# What you have to do
Include in the reply only the lines from the start of the data below through the line containing "none -> black brick A5 level 2", reproduced exactly and with no pictures.

======== Exercise input

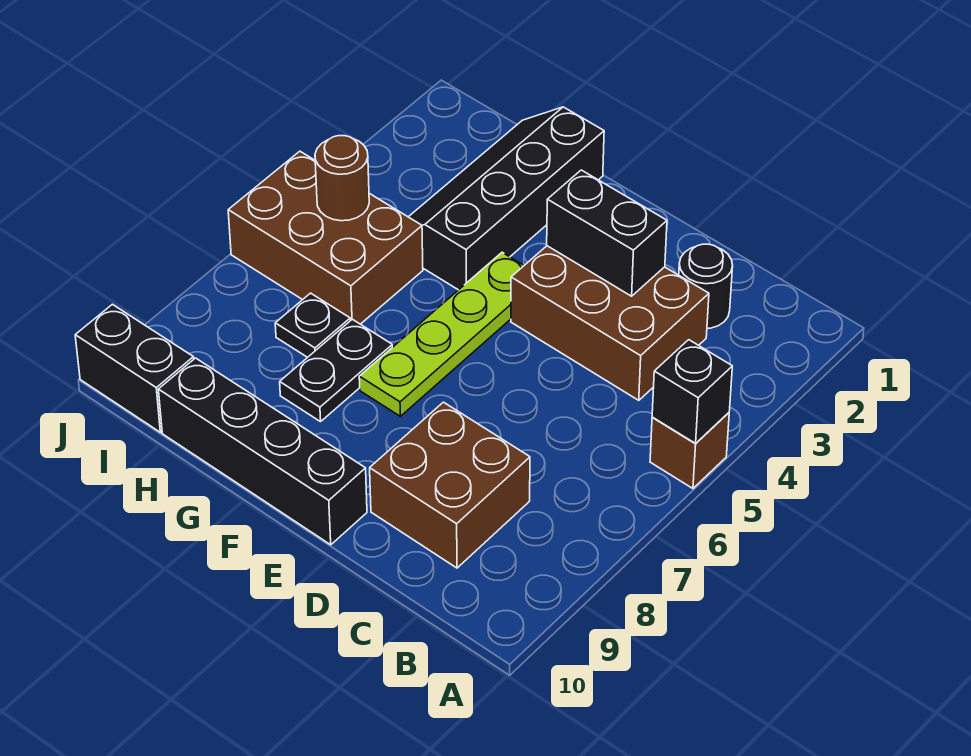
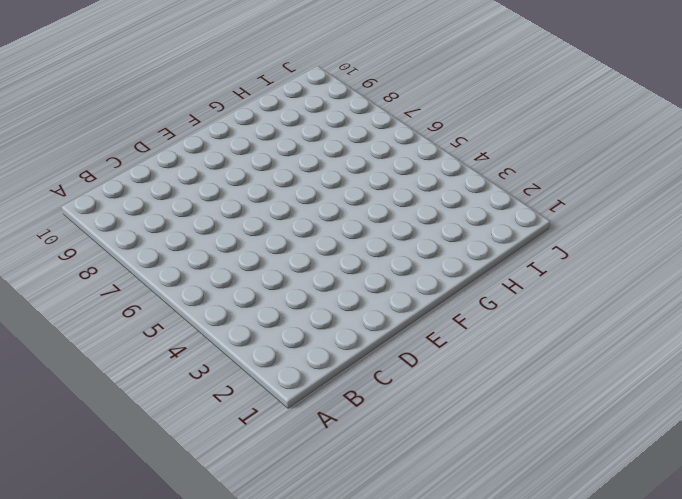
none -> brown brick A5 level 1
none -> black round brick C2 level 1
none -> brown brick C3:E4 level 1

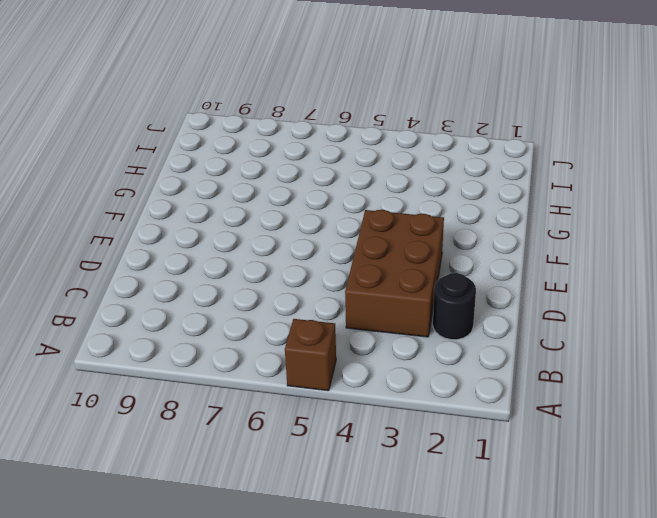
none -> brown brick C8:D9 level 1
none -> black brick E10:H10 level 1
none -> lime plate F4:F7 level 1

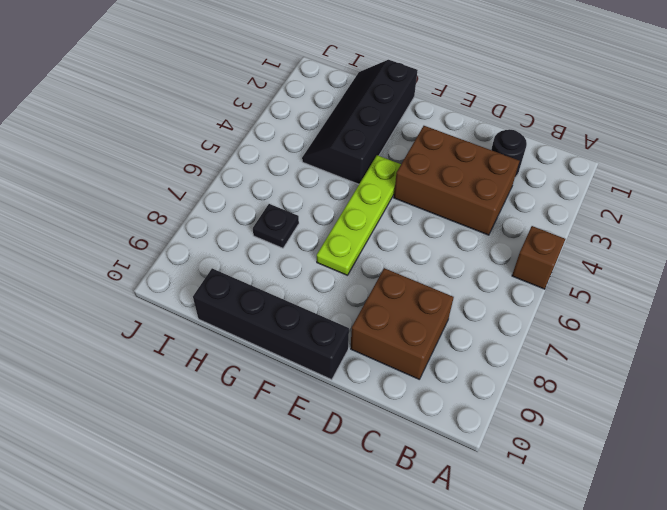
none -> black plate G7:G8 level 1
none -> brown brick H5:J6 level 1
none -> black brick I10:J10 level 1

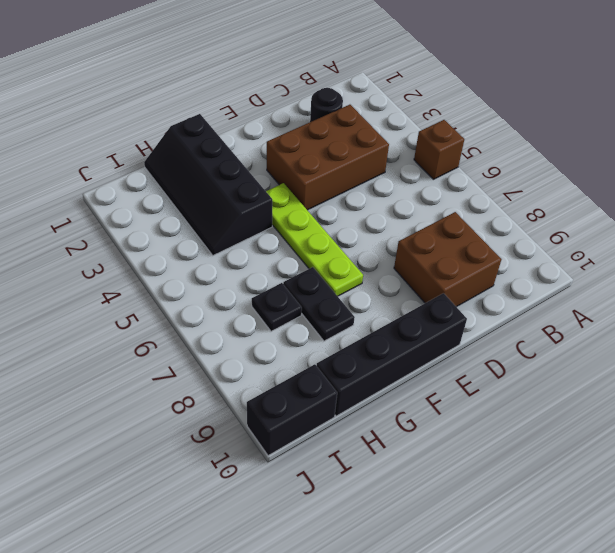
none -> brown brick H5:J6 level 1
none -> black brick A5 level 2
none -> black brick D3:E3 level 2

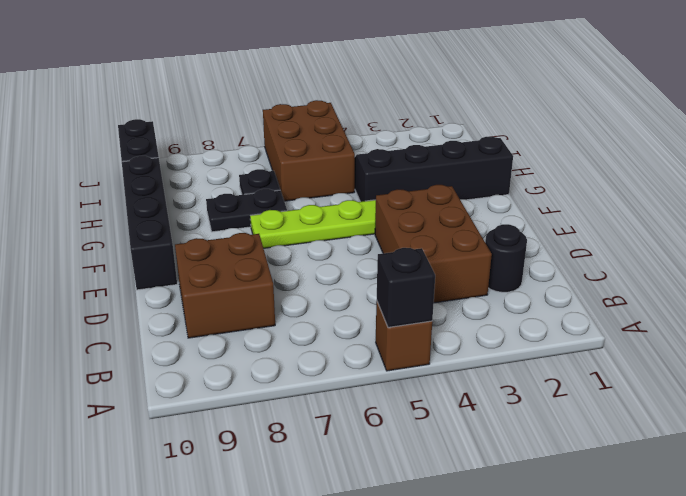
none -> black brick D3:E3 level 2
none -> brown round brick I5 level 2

================

# Solved exercise
none -> brown brick A5 level 1
none -> black round brick C2 level 1
none -> brown brick C3:E4 level 1

none -> brown brick C8:D9 level 1
none -> black brick E10:H10 level 1
none -> lime plate F4:F7 level 1

none -> black plate G7:G8 level 1
none -> brown brick H5:J6 level 1
none -> black brick I10:J10 level 1

none -> brown brick H5:J6 level 1
none -> black brick A5 level 2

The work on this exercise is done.